▶ **RECORDED INFORMATION**:
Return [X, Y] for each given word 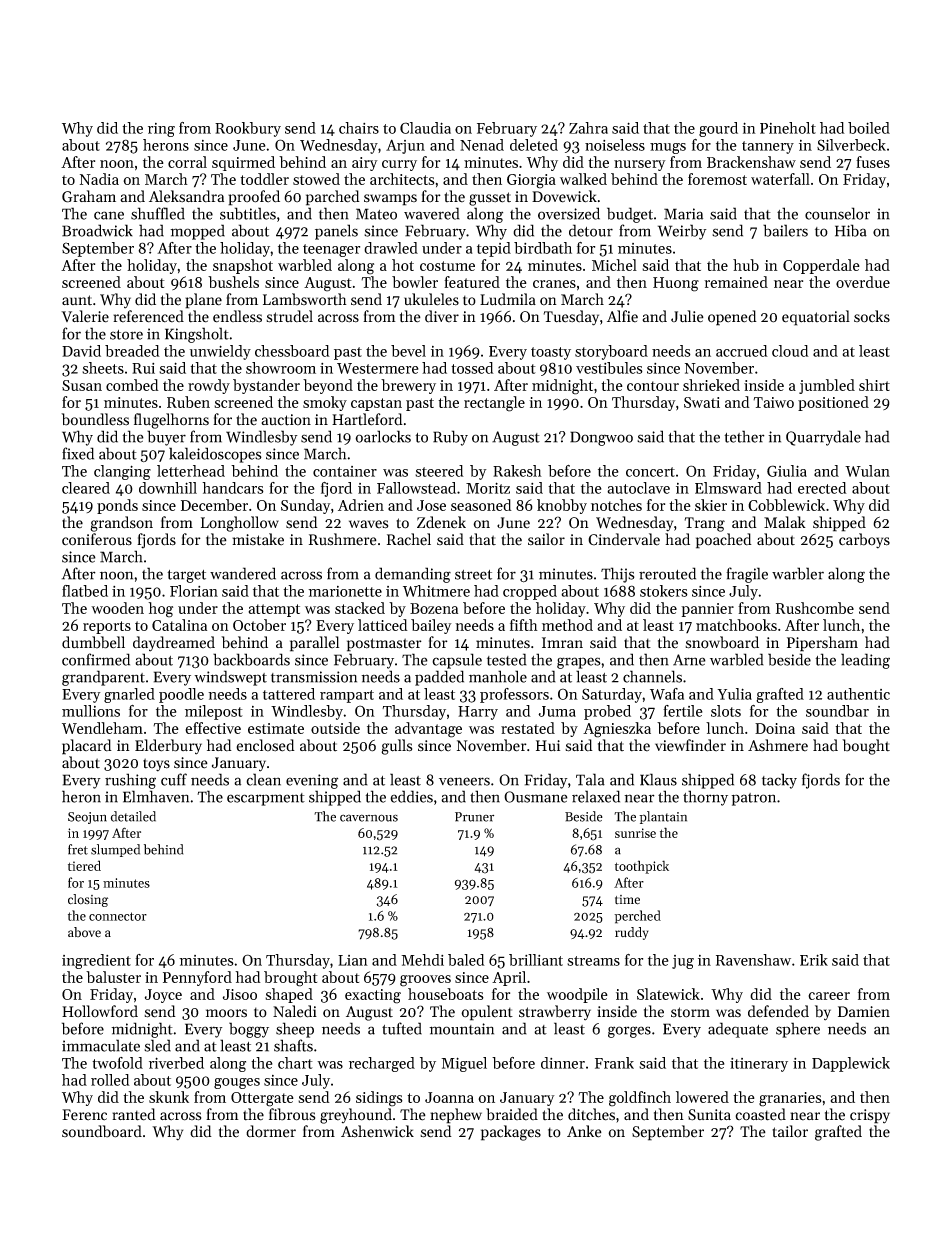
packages [511, 1133]
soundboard [102, 1131]
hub [746, 265]
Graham [89, 196]
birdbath [543, 248]
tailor [790, 1131]
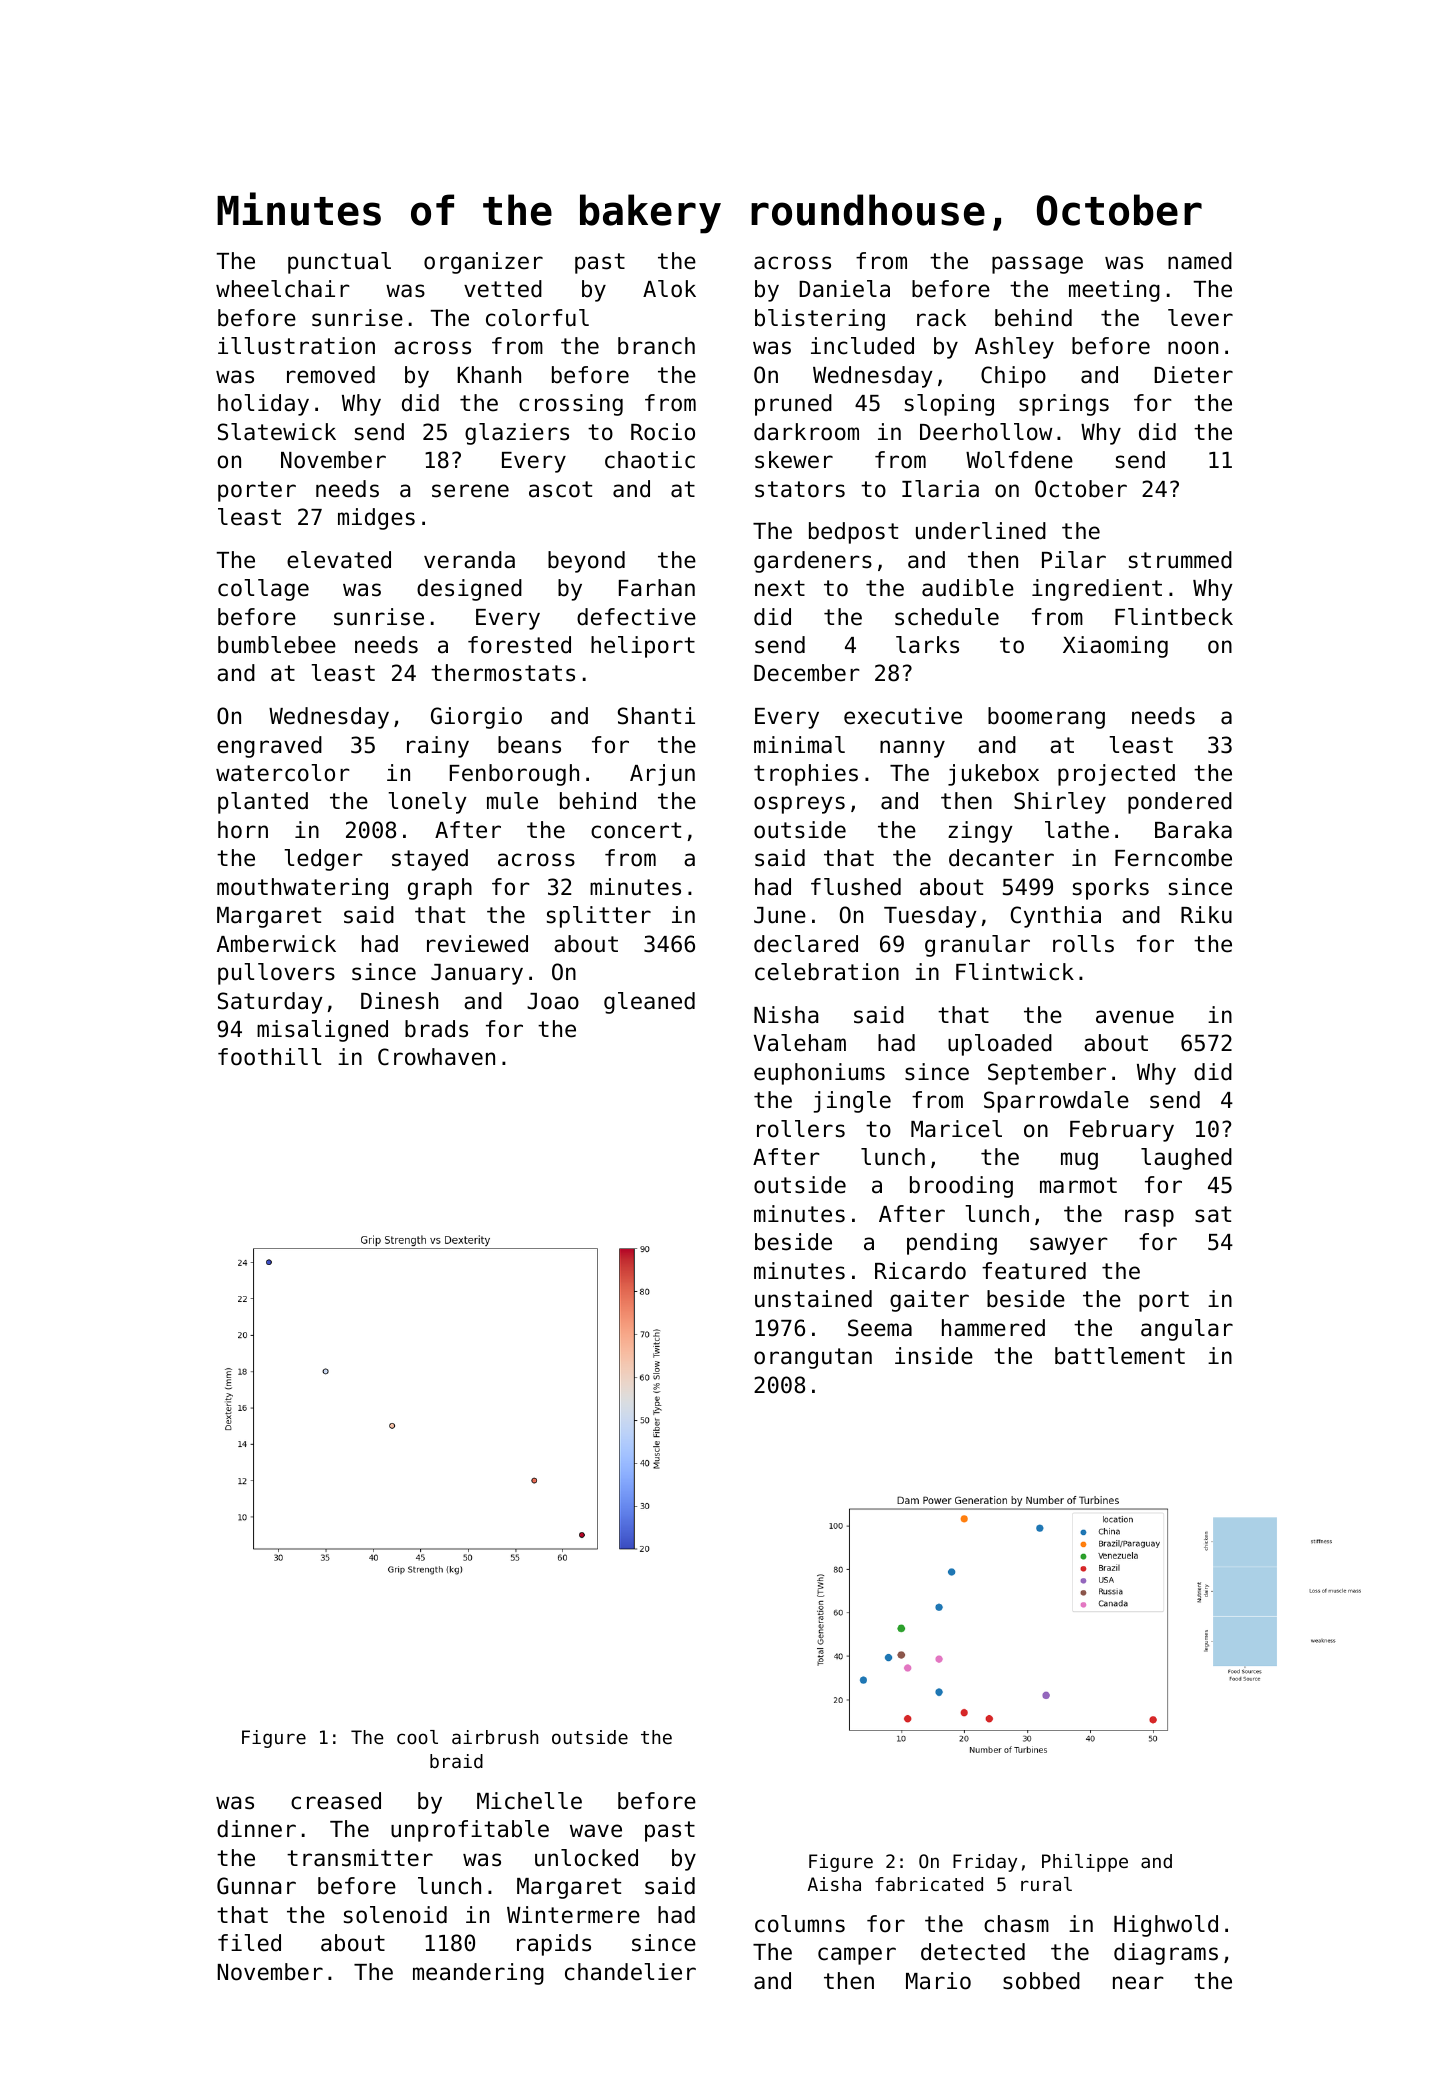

▶ **WHAT THE TASK ASKS**: Change "word" to "term" in the material above and write out every line again with nothing else altered. Leave the pictures out.

▶ **REPLY**:
Return [X, Y] for each given term 
packages [511, 1133]
soundboard [102, 1131]
hub [746, 265]
Graham [89, 196]
birdbath [543, 248]
tailor [790, 1131]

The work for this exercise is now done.